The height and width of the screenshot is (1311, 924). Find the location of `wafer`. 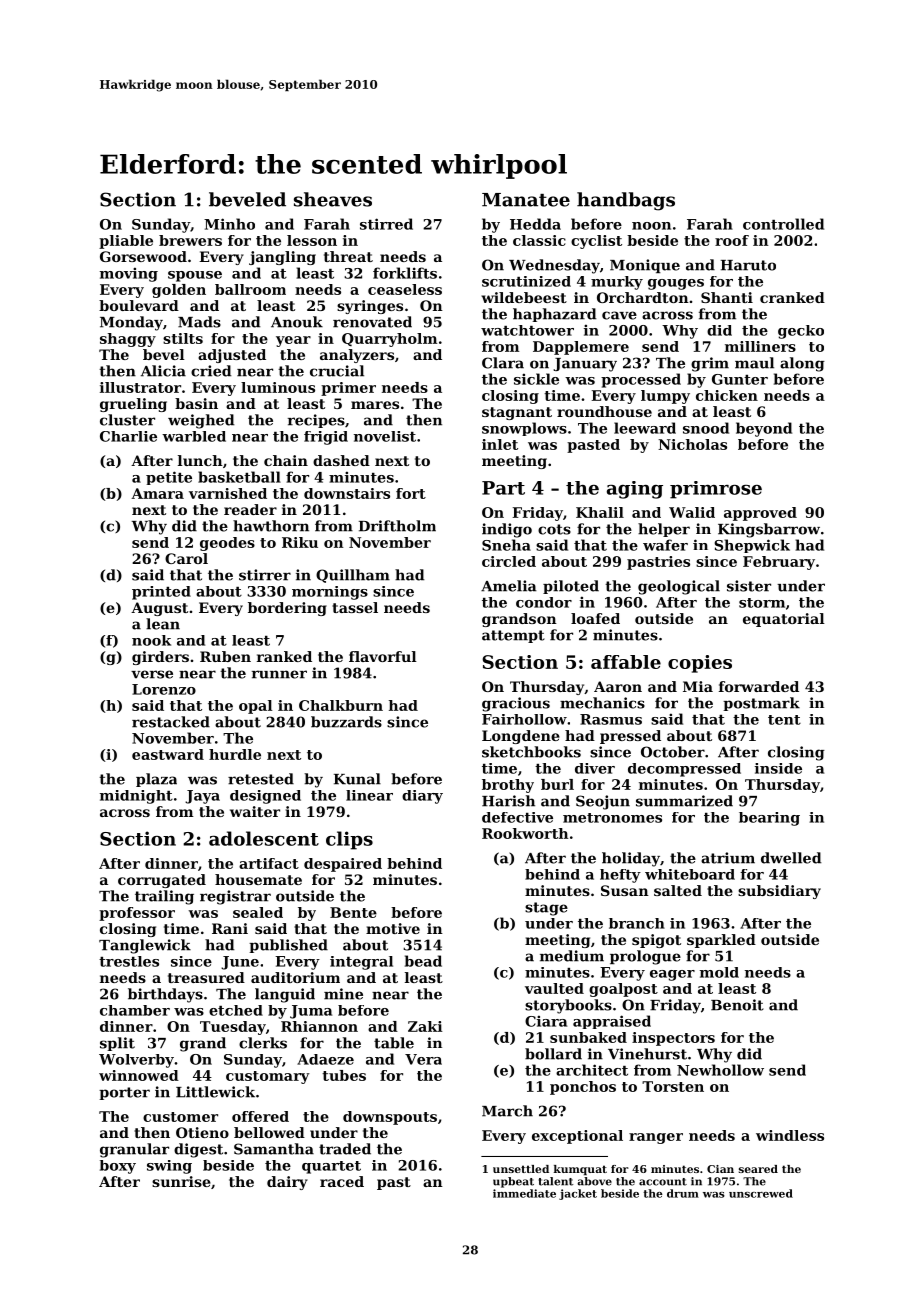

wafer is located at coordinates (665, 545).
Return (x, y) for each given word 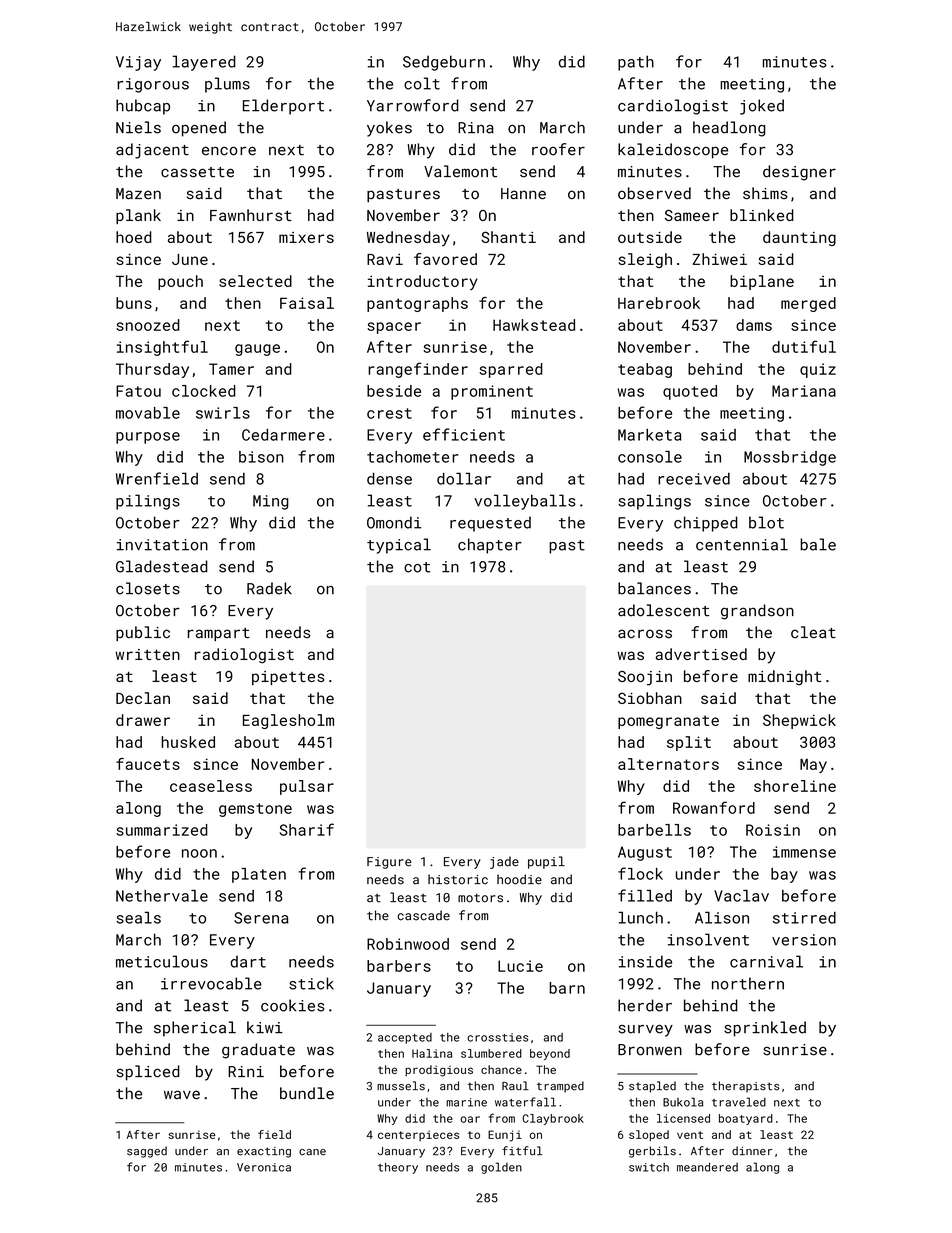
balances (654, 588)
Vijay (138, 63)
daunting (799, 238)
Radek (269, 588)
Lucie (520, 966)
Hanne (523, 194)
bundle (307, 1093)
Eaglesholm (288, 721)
——
__AIM OF THE EXERCISE__: Copy all of the rows above word for word, without the pictures.

__ANSWER TO THIS EXERCISE__:
The height and width of the screenshot is (1311, 924). Find the location of `wafer`. 

wafer is located at coordinates (665, 545).
Return (x, y) for each given word 
balances (654, 588)
Vijay (138, 63)
daunting (799, 238)
Radek (269, 588)
Lucie (520, 966)
Hanne (523, 194)
bundle (307, 1093)
Eaglesholm (288, 721)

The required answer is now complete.